> What is required: Among the entries below, only the lines from the one with "black headphones: 2 -> 3" through the one with "yellow cupcake: 3 -> 2" are wanted, reproduced exactly. Pictures are not wanted.

> Material shown:
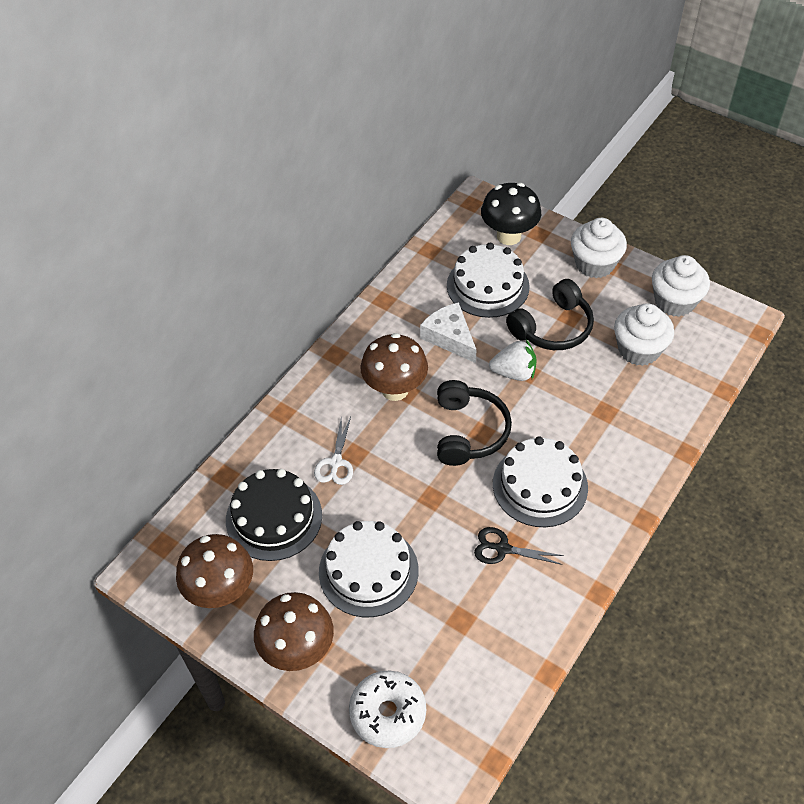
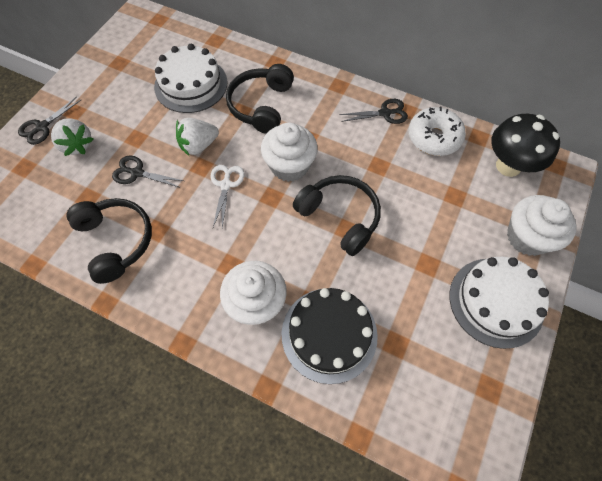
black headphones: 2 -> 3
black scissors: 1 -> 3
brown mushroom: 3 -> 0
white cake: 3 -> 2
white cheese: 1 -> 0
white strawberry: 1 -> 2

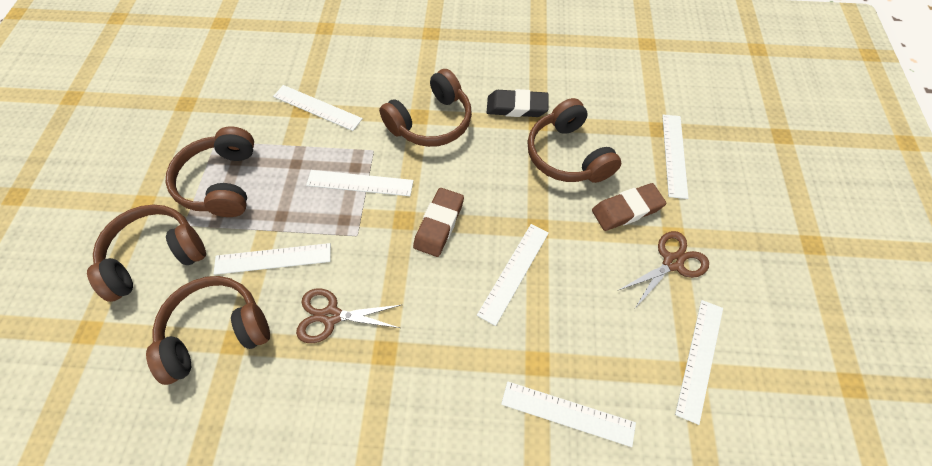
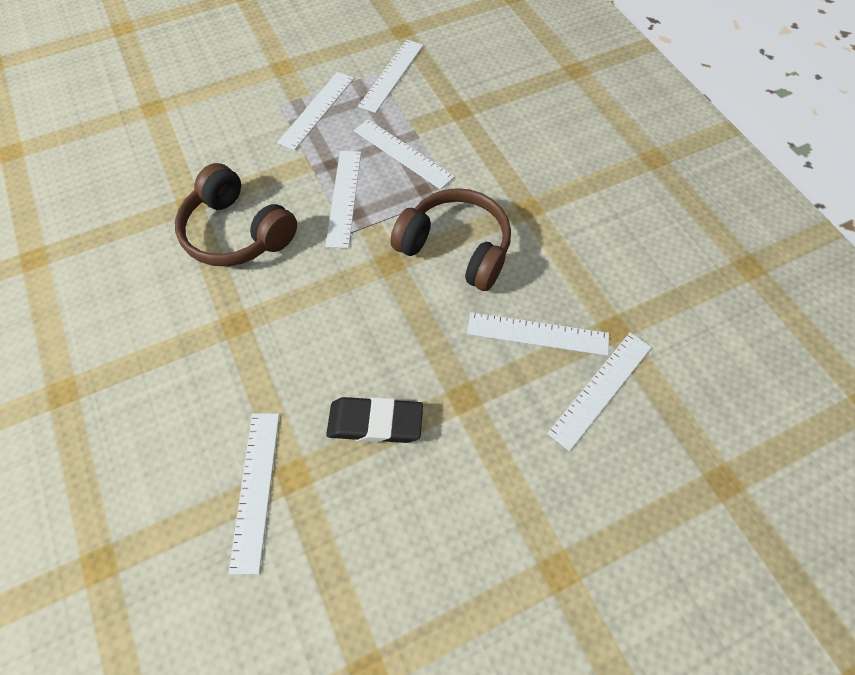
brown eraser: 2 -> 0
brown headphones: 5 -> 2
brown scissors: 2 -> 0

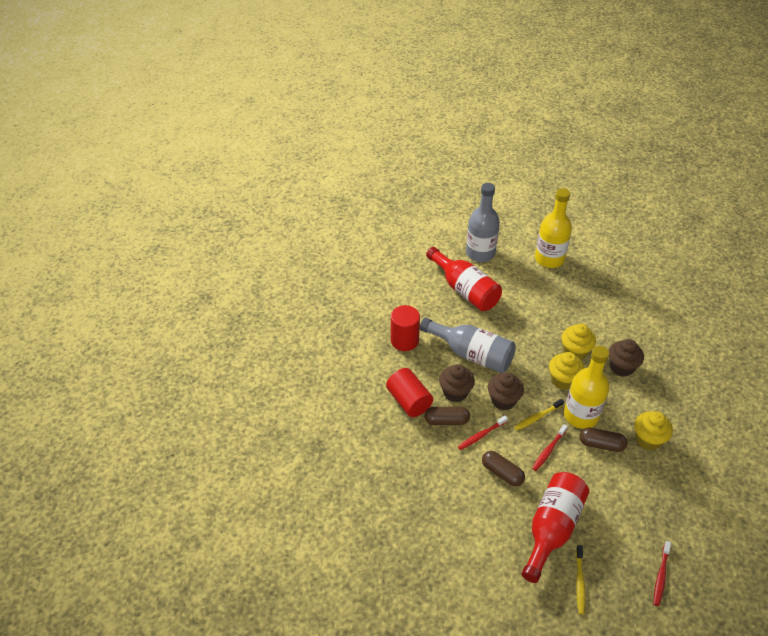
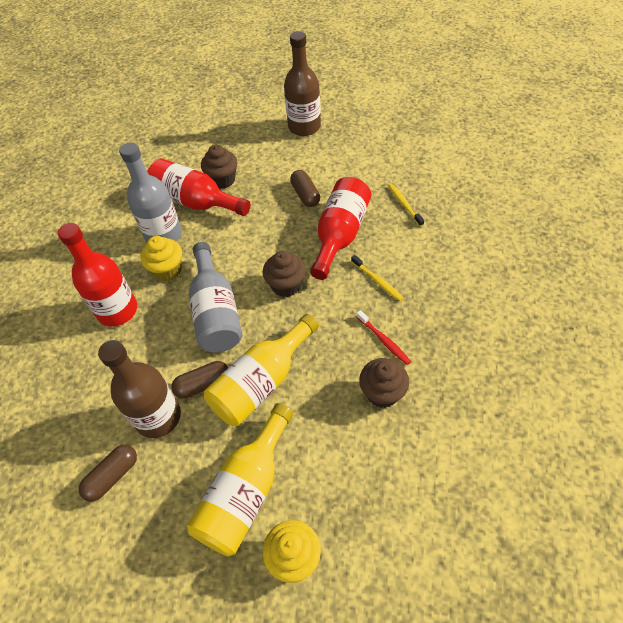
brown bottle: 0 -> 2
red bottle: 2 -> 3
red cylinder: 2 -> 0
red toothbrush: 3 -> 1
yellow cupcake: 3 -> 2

* * *

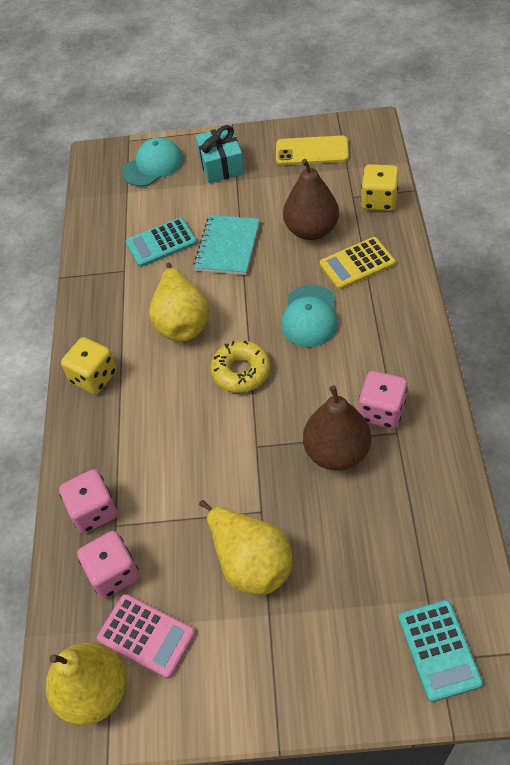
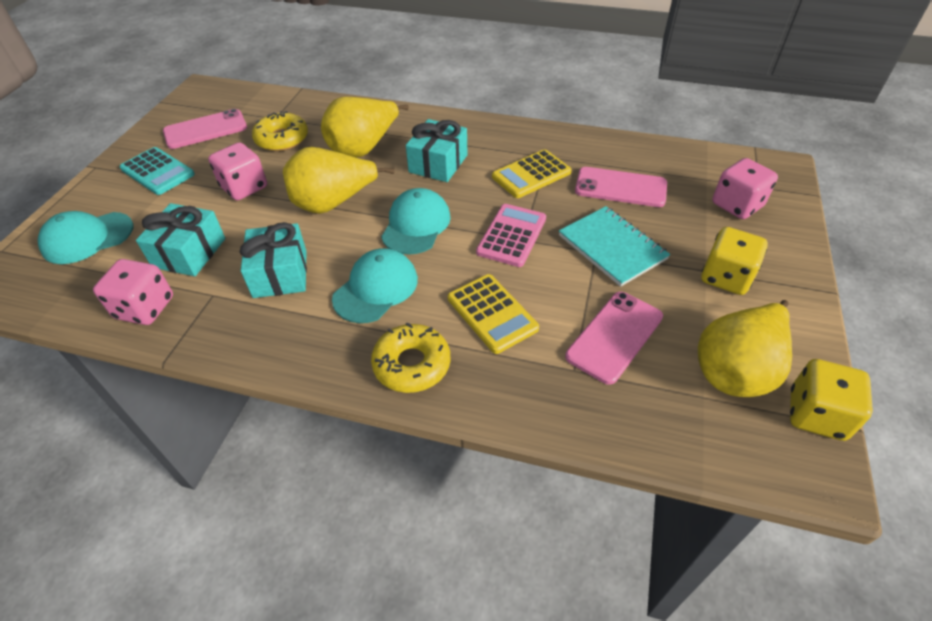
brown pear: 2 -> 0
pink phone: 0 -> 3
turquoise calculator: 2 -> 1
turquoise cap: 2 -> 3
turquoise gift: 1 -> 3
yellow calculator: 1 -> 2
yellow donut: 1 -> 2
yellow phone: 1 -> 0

> Answer space:
black headphones: 2 -> 3
black scissors: 1 -> 3
brown mushroom: 3 -> 0
white cake: 3 -> 2
white cheese: 1 -> 0
white strawberry: 1 -> 2

brown eraser: 2 -> 0
brown headphones: 5 -> 2
brown scissors: 2 -> 0

brown bottle: 0 -> 2
red bottle: 2 -> 3
red cylinder: 2 -> 0
red toothbrush: 3 -> 1
yellow cupcake: 3 -> 2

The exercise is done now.